Records excerpted from a collection
————————

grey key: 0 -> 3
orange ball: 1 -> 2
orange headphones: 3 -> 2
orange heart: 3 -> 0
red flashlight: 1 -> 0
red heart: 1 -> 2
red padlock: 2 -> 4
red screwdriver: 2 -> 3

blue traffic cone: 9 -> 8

————————

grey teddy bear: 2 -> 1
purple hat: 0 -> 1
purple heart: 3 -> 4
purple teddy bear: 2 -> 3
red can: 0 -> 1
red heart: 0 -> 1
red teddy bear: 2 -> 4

————————

• WORK INSTRUCTION
Filter the entries above and copy only the lines that hold "purple".

• ANSWER TO THIS EXERCISE
purple hat: 0 -> 1
purple heart: 3 -> 4
purple teddy bear: 2 -> 3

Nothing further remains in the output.